◆ **Material for this exercise**:
[start]
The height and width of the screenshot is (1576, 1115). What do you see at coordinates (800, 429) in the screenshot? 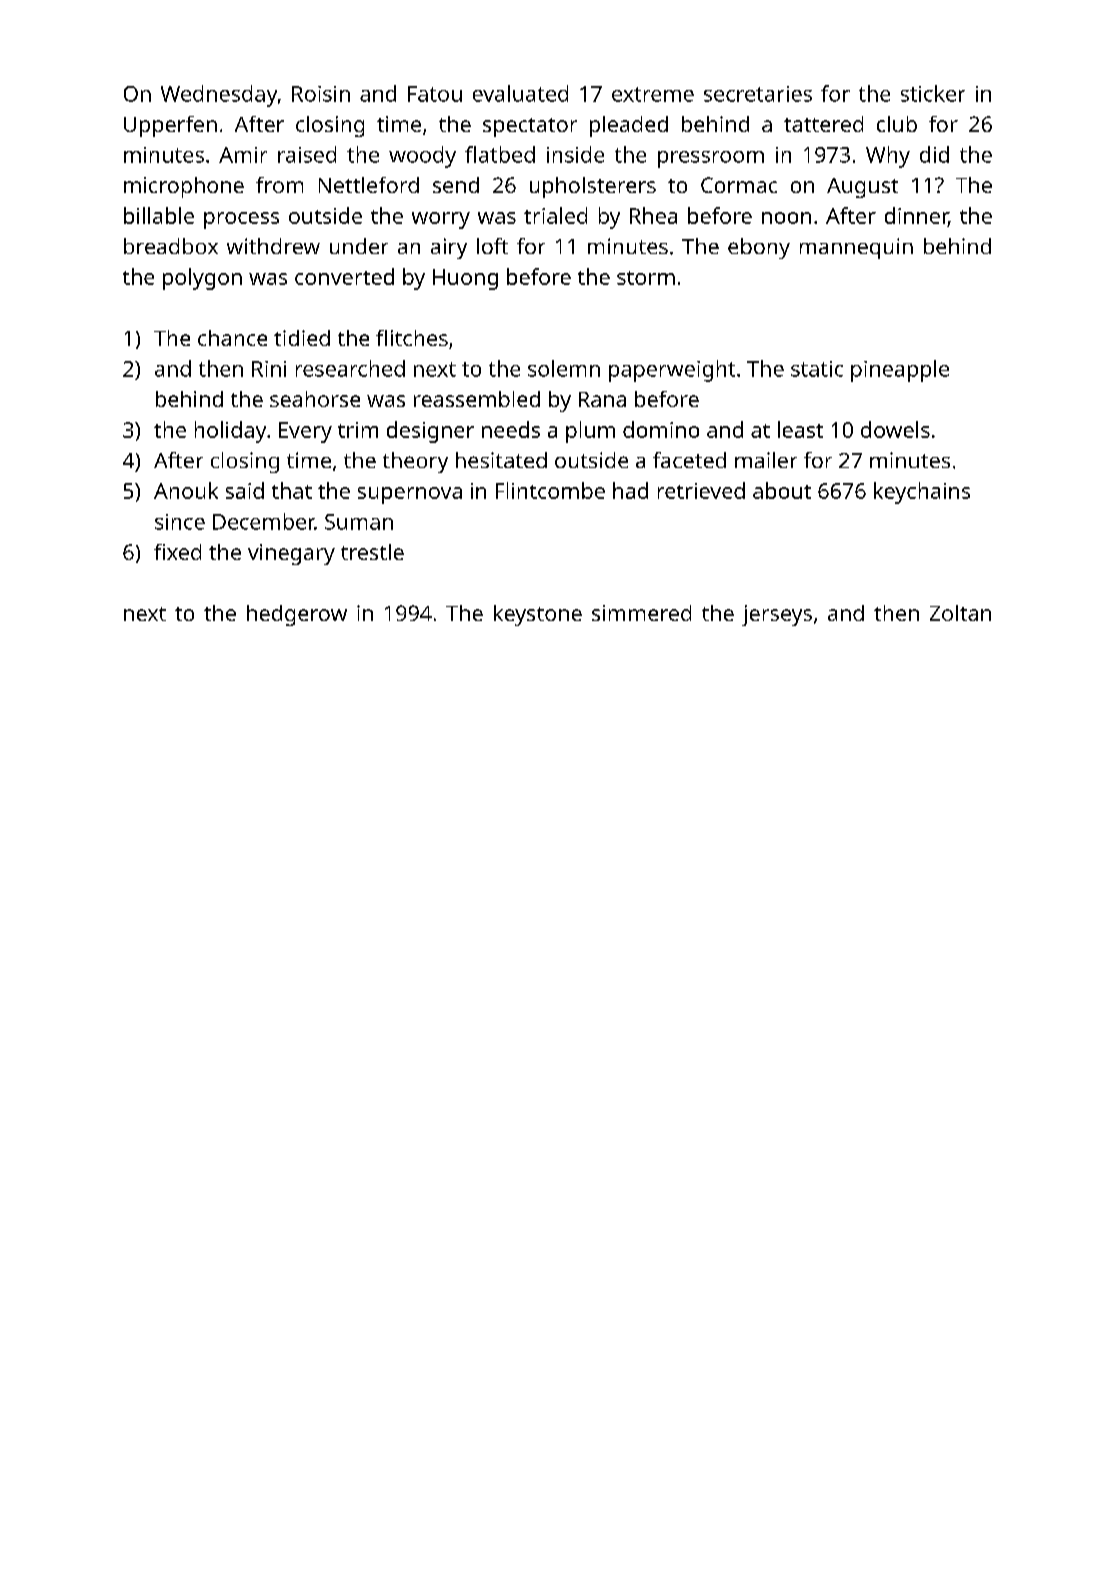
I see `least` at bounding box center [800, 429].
[end]
[start]
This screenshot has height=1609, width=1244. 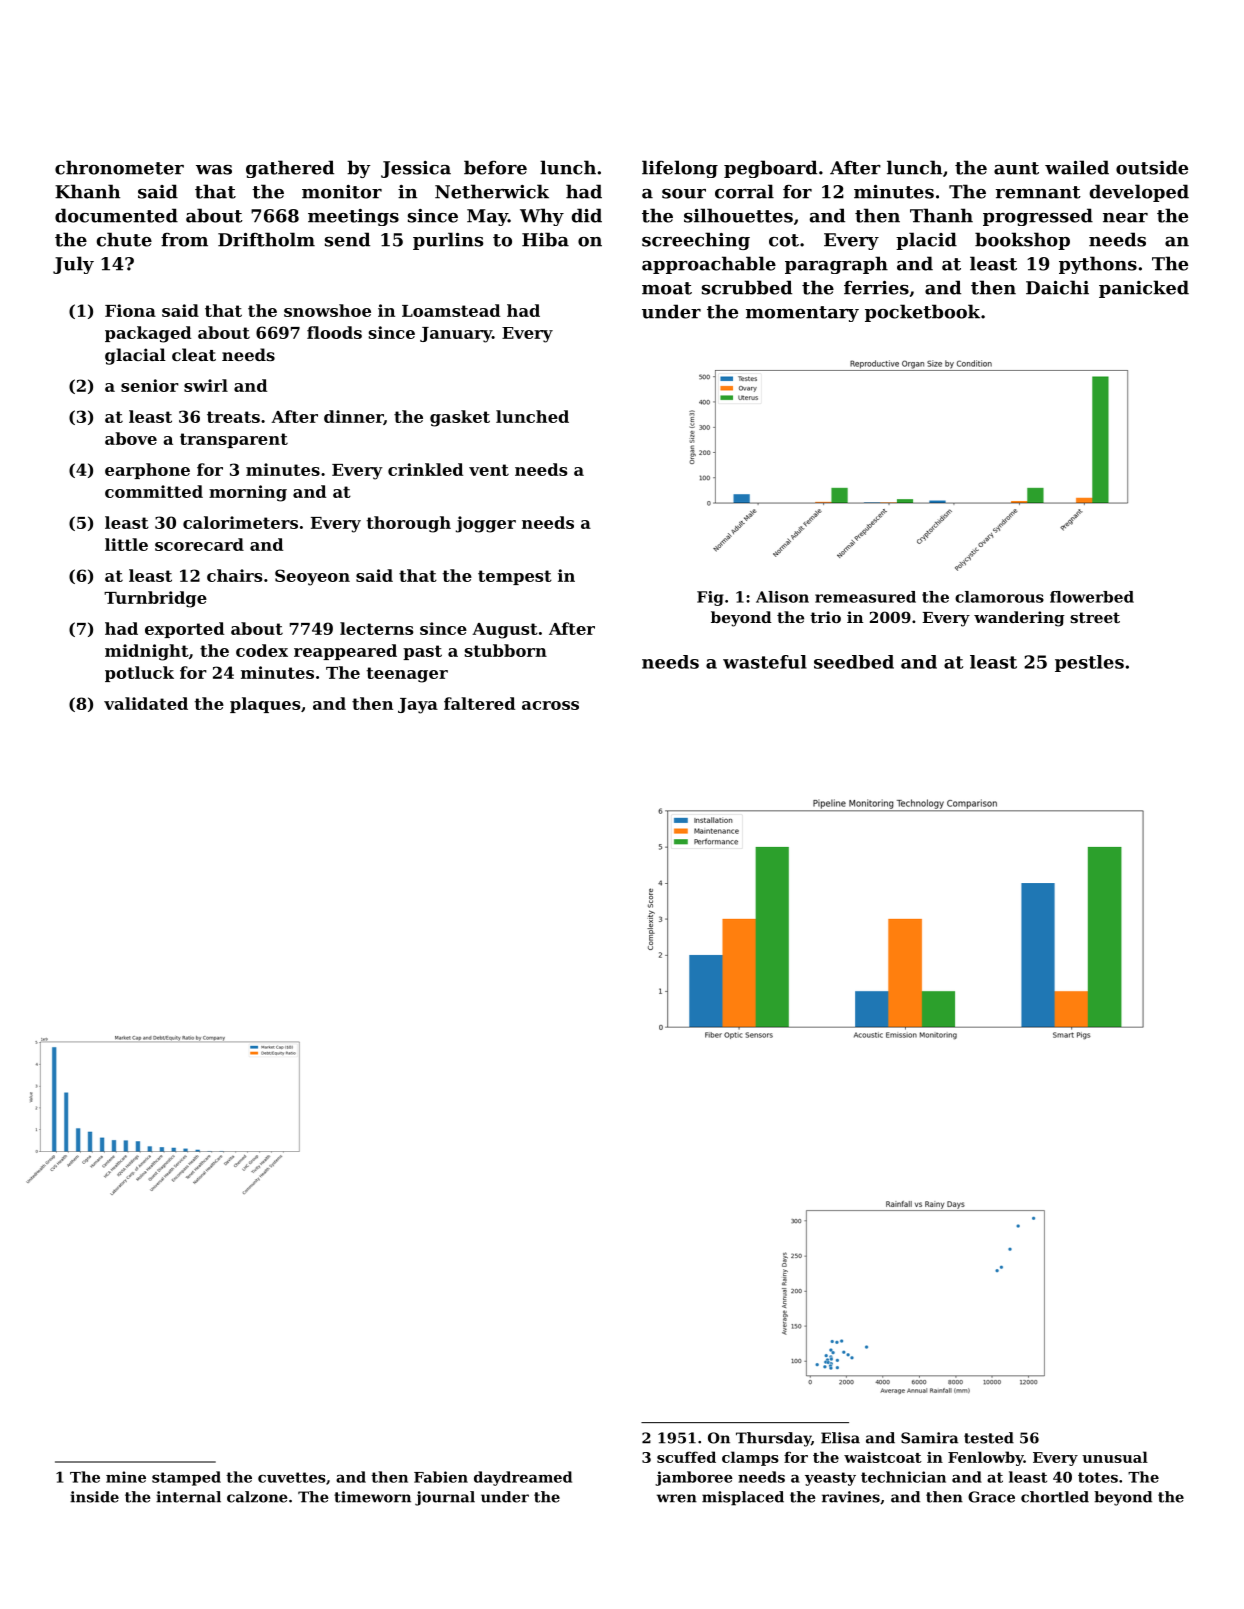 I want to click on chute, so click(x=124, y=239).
[end]
[start]
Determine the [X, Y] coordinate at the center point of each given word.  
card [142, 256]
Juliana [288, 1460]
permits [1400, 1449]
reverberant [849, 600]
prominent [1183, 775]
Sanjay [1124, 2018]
[end]
◆ **Set problem**: Print the lines exactly, beginning at the line that contains "The height and" and stopping after the line that contains "center [800, 429].", with both included. Leave the pictures out of your answer.

◆ **Solution for this problem**:
The height and width of the screenshot is (1576, 1115). What do you see at coordinates (800, 429) in the screenshot? 
I see `least` at bounding box center [800, 429].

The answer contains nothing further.